» **TASK OBJECTIVE**
Identify every line in the items below that contains the string "major", and copy each of those lines.

» **DATA TO USE**
──────────

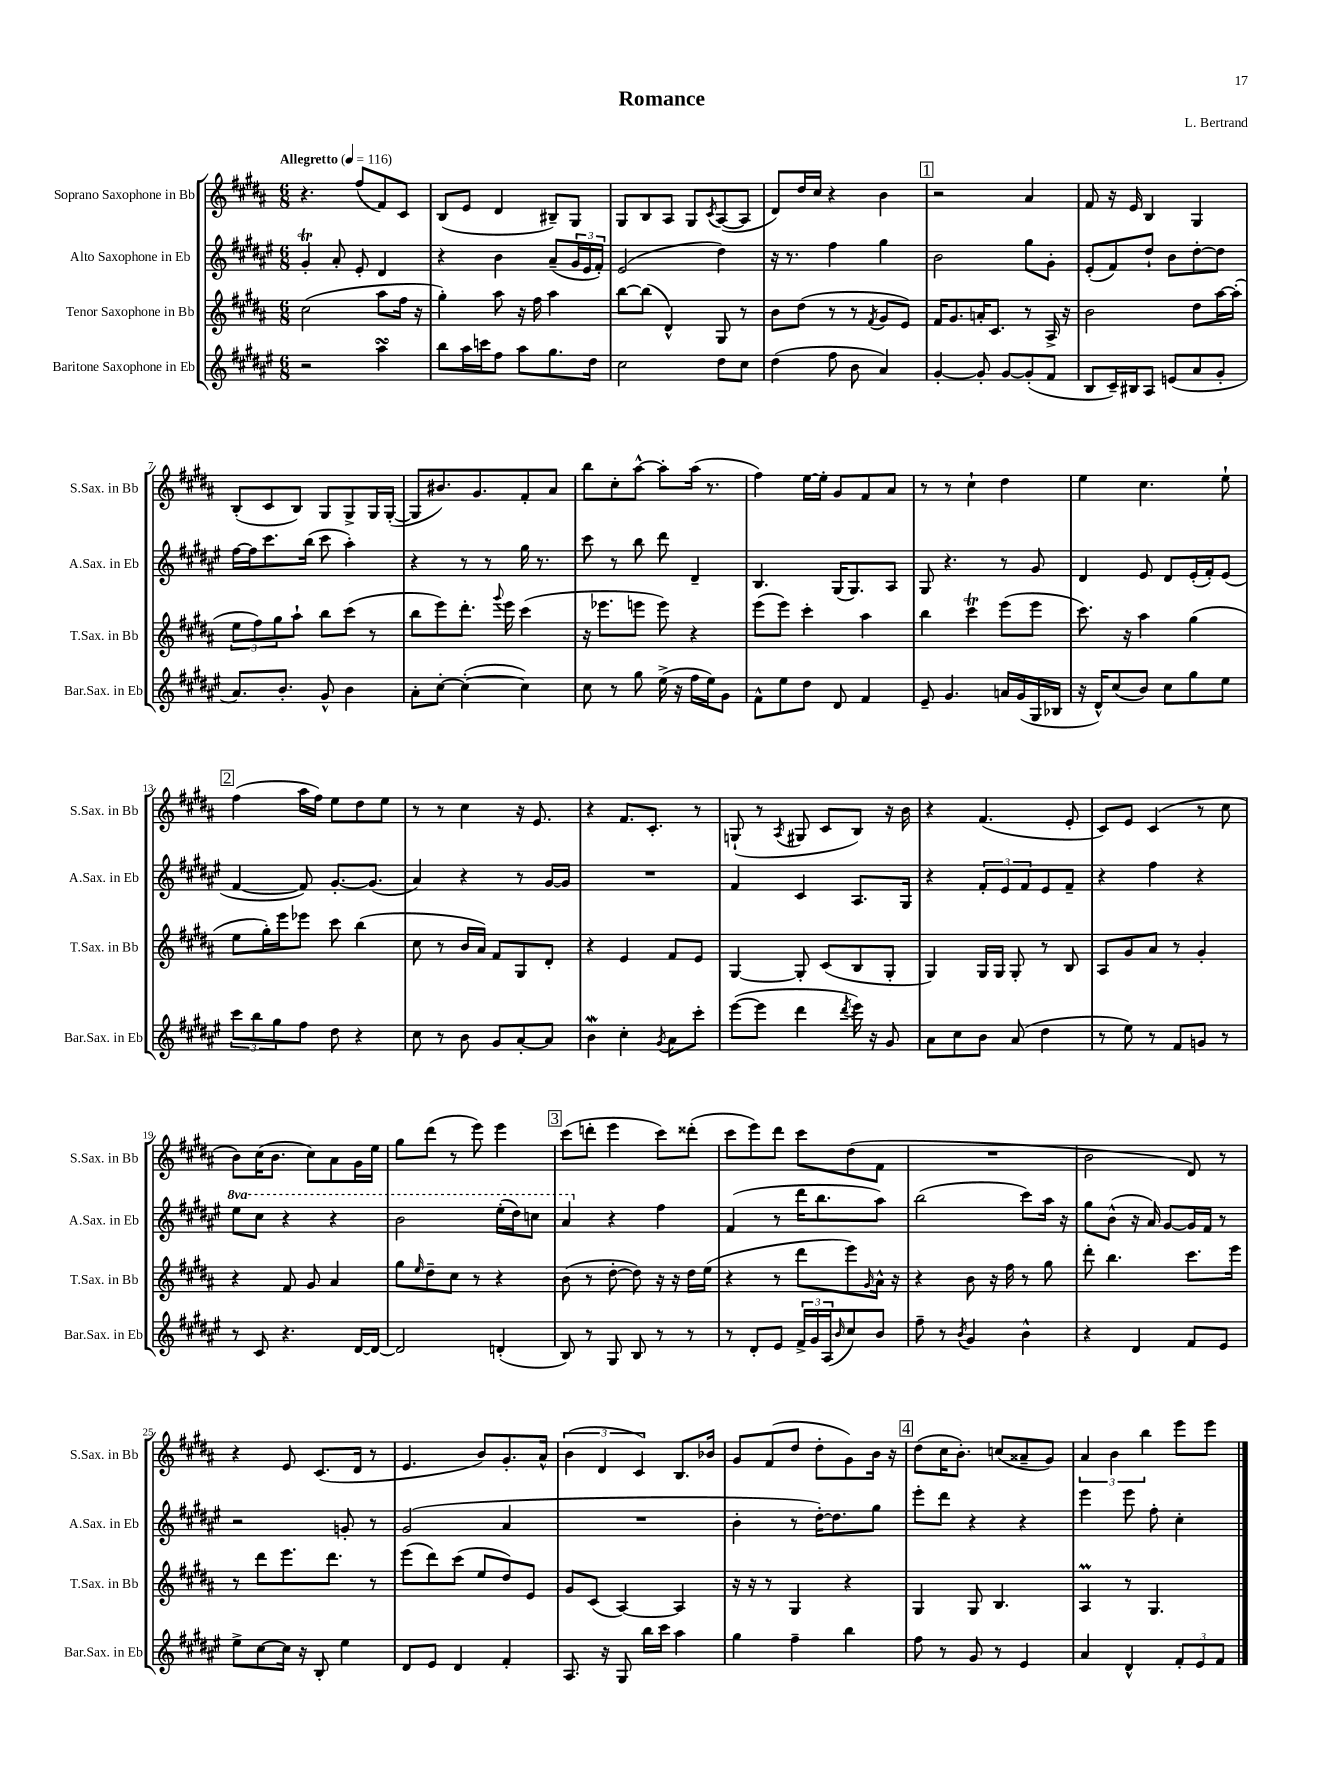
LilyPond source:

\header { title = "Romance" composer = "L. Bertrand" }
<<
\new StaffGroup <<
\new Staff = "s0" \with { instrumentName = "Soprano Saxophone in Bb" shortInstrumentName = "S.Sax. in Bb" } {
    \clef treble \key b \major \numericTimeSignature \time 6/8 \tempo "Allegretto" 4 = 116
    r4. fis''8( fis'8) cis'8 |
    b8( e'8 dis'4 bis8--) gis8 |
    gis8 b8 ais8 gis8 \acciaccatura { cis'8 } ais8~( ais8 |
    dis'8) dis''16 cis''16 r4 b'4 |
    \mark \markup { \box "1" } r2 ais'4 |
    fis'8 r16 e'16 b4 gis4 |
    b8-.( cis'8 b8) gis8 gis8-> gis16 gis16~-.( |
    gis8 bis'8.) gis'8. fis'8-. ais'8 |
    b''8 cis''8-. ais''8~-^ ais''8-. ais''16( r8. |
    fis''4) e''16~ e''16-. gis'8 fis'8 ais'8 |
    r8 r8 cis''4-! dis''4 |
    e''4 cis''4. e''8-! |
    \mark \markup { \box "2" } fis''4( ais''16 fis''16) e''8 dis''8 e''8 |
    r8 r8 cis''4 r16 e'8. |
    r4 fis'8. cis'8.-. r8 |
    g8-!( r8 \acciaccatura { ais8 } gis8 cis'8 b8) r16 b'16 |
    r4 fis'4.( e'8-. |
    cis'8) e'8 cis'4( r8 cis''8 |
    b'8) cis''16( b'8. cis''8) ais'8 gis'16 e''16 |
    gis''8 dis'''8( r8 e'''8) e'''4 |
    \mark \markup { \box "3" } cis'''8( d'''8-. e'''4 cis'''8) disis'''8-.( |
    cis'''8 e'''8) dis'''8 cis'''8 dis''8( fis'8 |
    R2. |
    b'2 dis'8) r8 |
    r4 e'8 cis'8.( dis'16 r8 |
    e'4. b'8) gis'8.-. ais'16-^ |
    \tuplet 3/2 { b'4( dis'4 cis'4) } b8. bes'16 |
    gis'8 fis'8( dis''8 dis''8-. gis'8) b'16 r16 |
    \mark \markup { \box "4" } dis''8( cis''16 b'8.-.) c''8( aisis'8-- gis'8) |
    \tuplet 3/2 { ais'4 b'4 b''4 } e'''8 e'''8 \bar "|." |
}
\new Staff = "s1" \with { instrumentName = "Alto Saxophone in Eb" shortInstrumentName = "A.Sax. in Eb" } {
    \clef treble \key fis \major \numericTimeSignature \time 6/8 \set Staff.ottavationMarkups = #ottavation-simple-ordinals
    gis'4-.\trill ais'8-. eis'8-. dis'4 |
    r4 b'4 ais'8--( \tuplet 3/2 { gis'16 eis'16 fis'16-.) } |
    eis'2( dis''4) |
    r16 r8. fis''4 gis''4 |
    \mark \markup { \box "1" } b'2 gis''8 gis'8-. |
    eis'8-.( fis'8) dis''8-! b'8 dis''8~-. dis''8 |
    fis''16~ fis''16 cis'''8. b''16( cis'''8 ais''4-.) |
    r4 r8 r8 gis''16 r8. |
    cis'''8 r8 b''8 dis'''8 dis'4-- |
    b4. gis16( gis8.) ais8 |
    gis8 r4. r8 gis'8 |
    dis'4 eis'8 dis'8 eis'16-.( fis'16-.) eis'8( |
    \mark \markup { \box "2" } fis'4~ fis'8) gis'8.~-. gis'8.( |
    ais'4) r4 r8 gis'16~ gis'16 |
    R2. |
    fis'4 cis'4 ais8. gis16 |
    r4 \tuplet 3/2 { fis'8-. eis'8 fis'8 } eis'8 fis'8-- |
    r4 fis''4 r4 |
    \ottava #1 eis'''8 cis'''8 r4 r4 |
    b''2 eis'''16-.( dis'''16) c'''8 |
    \mark \markup { \box "3" } ais''4 \ottava #0 r4 fis''4 |
    fis'4( r8 dis'''16 b''8. ais''8) |
    b''2( cis'''8) ais''16 r16 |
    gis''8 b'8-^( r16 ais'16) gis'8~ gis'16 fis'16 r8 |
    r2 g'8-. r8 |
    gis'2( ais'4 |
    R2. |
    b'4-. r8 dis''16~-.) dis''8. gis''8 |
    \mark \markup { \box "4" } eis'''8-. dis'''8 r4 r4 |
    eis'''4 eis'''8 fis''8-. cis''4-. \bar "|." |
}
\new Staff = "s2" \with { instrumentName = "Tenor Saxophone in Bb" shortInstrumentName = "T.Sax. in Bb" } {
    \clef treble \key b \major \numericTimeSignature \time 6/8
    cis''2( ais''8 fis''16 r16 |
    gis''4-.) ais''8 r16 fis''16 ais''4 |
    b''8~ b''8( dis'4-^) gis8 r8 |
    b'8 dis''8( r8 r8 \acciaccatura { fis'8 } gis'8 e'8) |
    \mark \markup { \box "1" } fis'16 gis'8. a'16-. cis'8. r8 ais16-> r16 |
    b'2 dis''8 ais''16~ ais''16-.( |
    \tuplet 3/2 { e''8 fis''8) gis''8 } ais''8-! b''8 cis'''8( r8 |
    b''8 e'''8) dis'''8.-. \appoggiatura { gis'''8 } e'''16 cis'''4( |
    r16 ees'''8. e'''8 e'''8) r4 |
    e'''8( e'''8) cis'''4-. ais''4 |
    b''4 cis'''4\trill e'''8( e'''8 |
    cis'''8.) r16 ais''4 gis''4( |
    \mark \markup { \box "2" } e''8 gis''16-.) e'''16 ees'''8 cis'''8 b''4( |
    cis''8 r8 b'16 ais'16) fis'8 gis8 dis'8-. |
    r4 e'4 fis'8 e'8 |
    gis4~ gis8-. cis'8( b8 gis8-. |
    gis4) gis16 gis16 gis8-. r8 b8 |
    ais8 gis'8 ais'8 r8 gis'4-. |
    r4 fis'8 gis'8 ais'4 |
    gis''8 \grace { e''16 } dis''8-- cis''8 r8 r4 |
    \mark \markup { \box "3" } b'8( r8 dis''8~-. dis''8) r16 r16 dis''16 e''16( |
    r4 r8 dis'''8 e'''8) \grace { gis'16 } ais'16-^ r16 |
    r4 b'8 r16 fis''16 r8 gis''8 |
    dis'''8-. b''4. cis'''8. e'''16 |
    r8 dis'''8 e'''8. dis'''8. r8 |
    e'''8( dis'''8) cis'''8( e''8 dis''8) e'8 |
    gis'8 cis'8( ais4~) ais4 |
    r16 r16 r8 gis4 r4 |
    \mark \markup { \box "4" } gis4 gis8 b4. |
    ais4\prall r8 gis4. \bar "|." |
}
\new Staff = "s3" \with { instrumentName = "Baritone Saxophone in Eb" shortInstrumentName = "Bar.Sax. in Eb" } {
    \clef treble \key fis \major \numericTimeSignature \time 6/8
    r2 ais''4\turn |
    b''8 ais''16 c'''16 fis''8 ais''8 gis''8. dis''16 |
    cis''2 dis''8 cis''8 |
    dis''4( fis''8 b'8 ais'4) |
    \mark \markup { \box "1" } gis'4~-. gis'8-. gis'8~ gis'8-.( fis'8 |
    b8 cis'16--) bis16 ais8 e'8( ais'8 gis'8-. |
    ais'8.) b'8.-. gis'8-^ b'4 |
    ais'8-. cis''8~-. cis''4~-.( cis''4) |
    cis''8 r8 gis''8 eis''16->( r16 fis''16 eis''16) gis'8 |
    fis'8-^ eis''8 dis''8 dis'8 fis'4 |
    eis'8-- gis'4. a'16 gis'16( gis16 bes16 |
    r16 dis'16-^) cis''8( b'8) cis''8 gis''8 eis''8 |
    \mark \markup { \box "2" } \tuplet 3/2 { cis'''8 b''8 gis''8 } fis''8 dis''8 r4 |
    cis''8 r8 b'8 gis'8 ais'8~-. ais'8 |
    b'4\mordent cis''4-. \acciaccatura { gis'8 } ais'8 cis'''8-. |
    eis'''8~( eis'''8 dis'''4 \acciaccatura { dis'''8 } eis'''16) r16 gis'8 |
    ais'8 cis''8 b'8 ais'8( dis''4 |
    r8 eis''8) r8 fis'8 g'8 r8 |
    r8 cis'8 r4. dis'16~ dis'16~ |
    dis'2 d'4-.( |
    \mark \markup { \box "3" } b8) r8 gis8 b8 r8 r8 |
    r8 dis'8-. eis'8 \tuplet 3/2 { fis'16-> gis'16 ais16( } \grace { b'16 } cis''8) b'8 |
    fis''8-- r8 \acciaccatura { b'8 } gis'4 b'4-^ |
    r4 dis'4 fis'8 eis'8 |
    eis''8-> cis''8~ cis''16 r16 b8-. eis''4 |
    dis'8 eis'8 dis'4 fis'4-. |
    ais8. r16 gis8 b''16 cis'''16 ais''4 |
    gis''4 fis''4-- b''4 |
    \mark \markup { \box "4" } fis''8 r8 gis'8 r8 eis'4 |
    ais'4 dis'4-^ \tuplet 3/2 { fis'8-. eis'8 fis'8 } \bar "|." |
}
>>
>>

──────────

» **TASK RESULT**
    \clef treble \key b \major \numericTimeSignature \time 6/8 \tempo "Allegretto" 4 = 116
    \clef treble \key fis \major \numericTimeSignature \time 6/8 \set Staff.ottavationMarkups = #ottavation-simple-ordinals
    \clef treble \key b \major \numericTimeSignature \time 6/8
    \clef treble \key fis \major \numericTimeSignature \time 6/8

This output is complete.